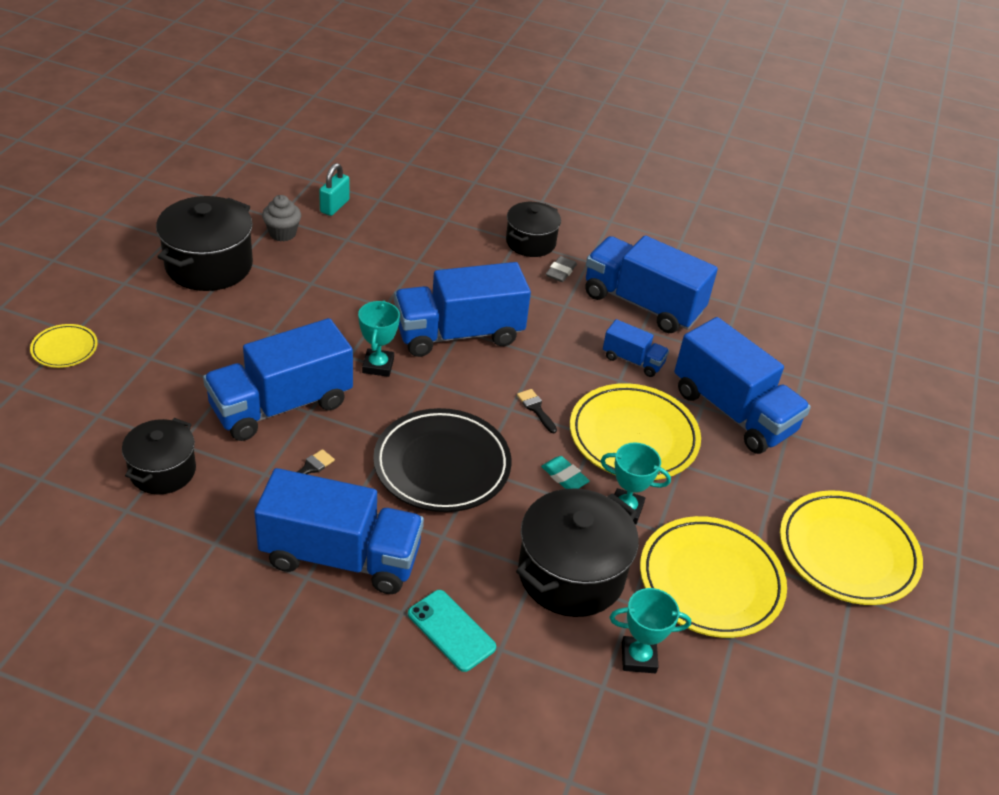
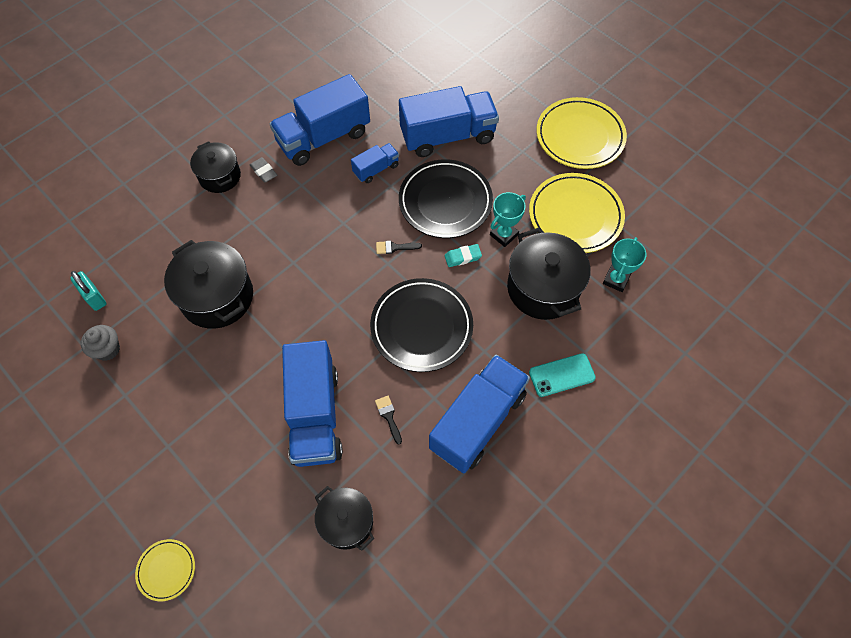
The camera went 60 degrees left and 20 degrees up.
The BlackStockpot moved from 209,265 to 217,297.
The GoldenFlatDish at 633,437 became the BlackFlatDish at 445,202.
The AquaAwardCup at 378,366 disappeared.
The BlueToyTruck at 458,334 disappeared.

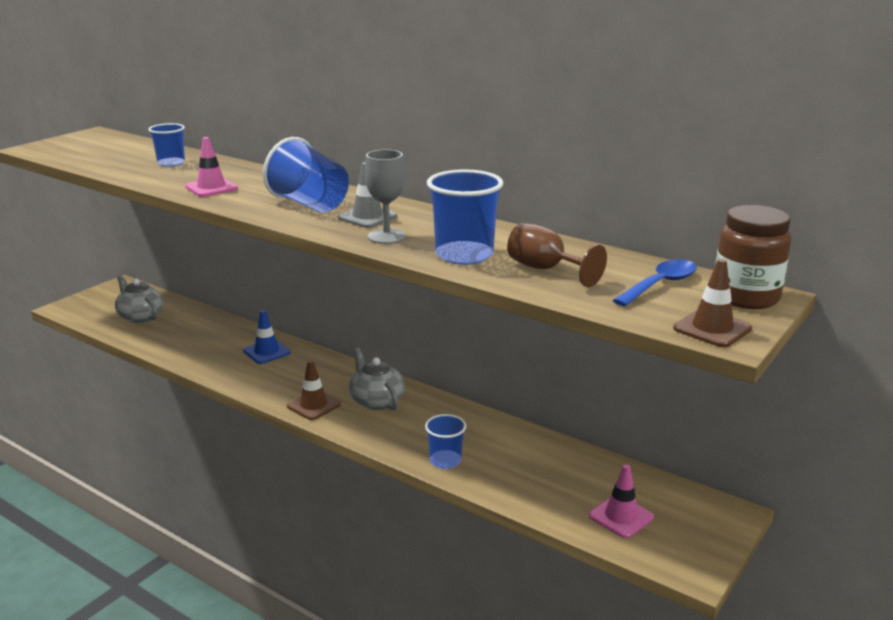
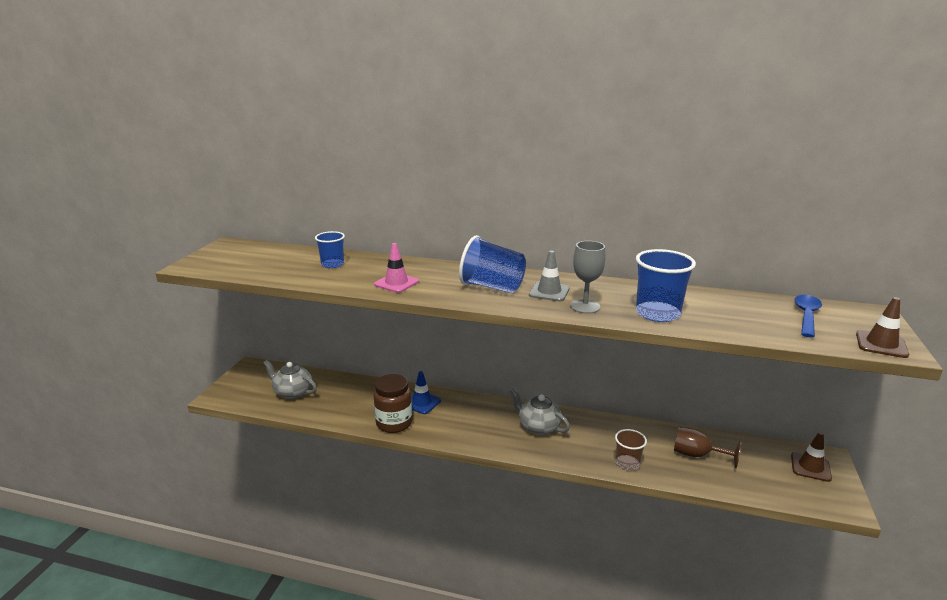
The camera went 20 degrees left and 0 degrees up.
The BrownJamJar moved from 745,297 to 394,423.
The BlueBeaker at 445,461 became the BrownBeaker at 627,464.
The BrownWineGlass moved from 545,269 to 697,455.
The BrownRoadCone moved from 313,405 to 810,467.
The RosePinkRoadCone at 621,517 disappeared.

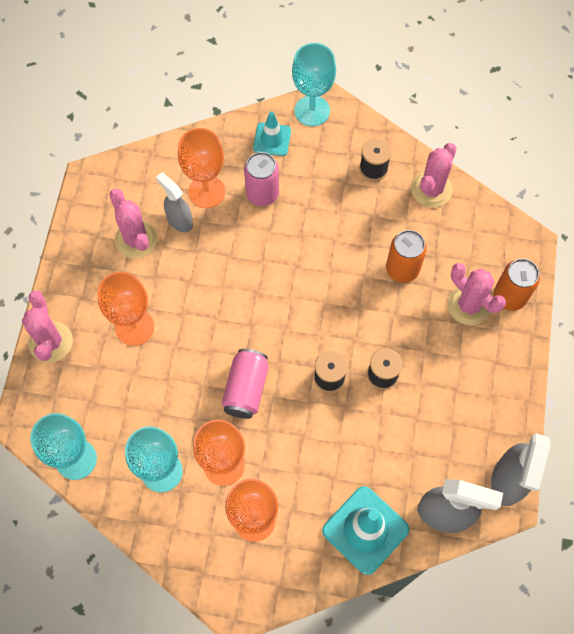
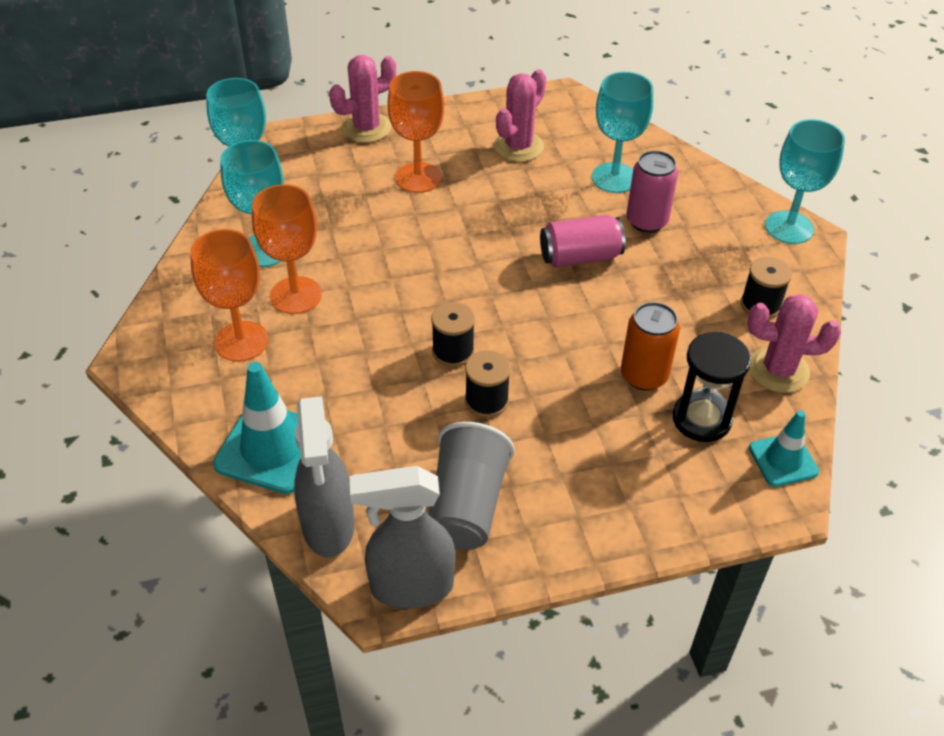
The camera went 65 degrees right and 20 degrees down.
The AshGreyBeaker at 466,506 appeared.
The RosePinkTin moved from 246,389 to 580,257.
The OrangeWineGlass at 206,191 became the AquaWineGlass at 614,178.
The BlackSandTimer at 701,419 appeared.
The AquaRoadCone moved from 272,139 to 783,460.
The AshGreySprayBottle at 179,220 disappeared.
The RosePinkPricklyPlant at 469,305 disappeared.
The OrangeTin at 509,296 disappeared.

* * *

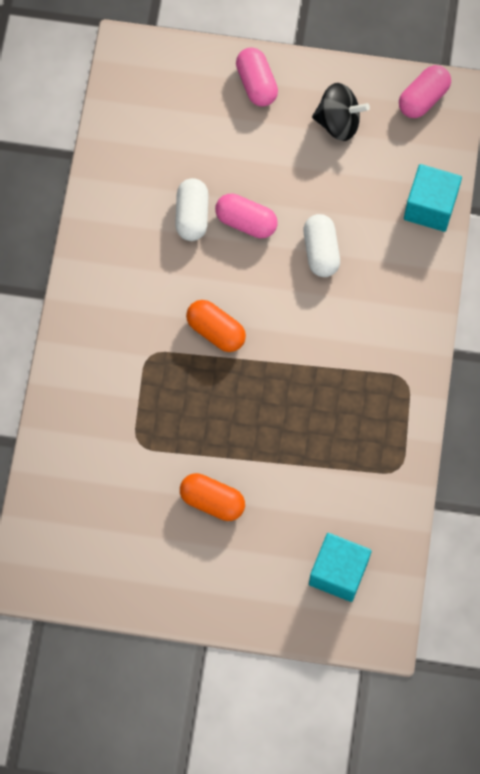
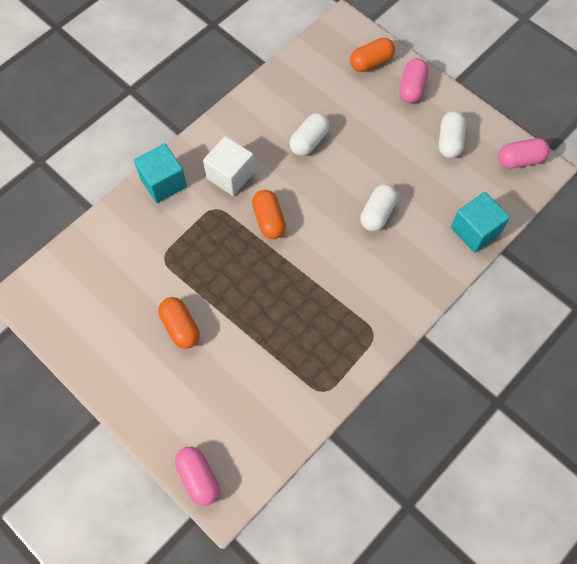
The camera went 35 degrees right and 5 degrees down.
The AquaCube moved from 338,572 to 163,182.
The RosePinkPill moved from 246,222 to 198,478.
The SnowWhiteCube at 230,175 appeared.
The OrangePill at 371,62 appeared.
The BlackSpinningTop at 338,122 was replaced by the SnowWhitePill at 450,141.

■ Your instructions ■
Copy nothing but the lines above from the one with "The GoldenFlatDish at" to the one with "The BrownRoadCone moved", inclusive, word for word. Leave every picture out.

■ Answer space ■
The GoldenFlatDish at 633,437 became the BlackFlatDish at 445,202.
The AquaAwardCup at 378,366 disappeared.
The BlueToyTruck at 458,334 disappeared.

The camera went 20 degrees left and 0 degrees up.
The BrownJamJar moved from 745,297 to 394,423.
The BlueBeaker at 445,461 became the BrownBeaker at 627,464.
The BrownWineGlass moved from 545,269 to 697,455.
The BrownRoadCone moved from 313,405 to 810,467.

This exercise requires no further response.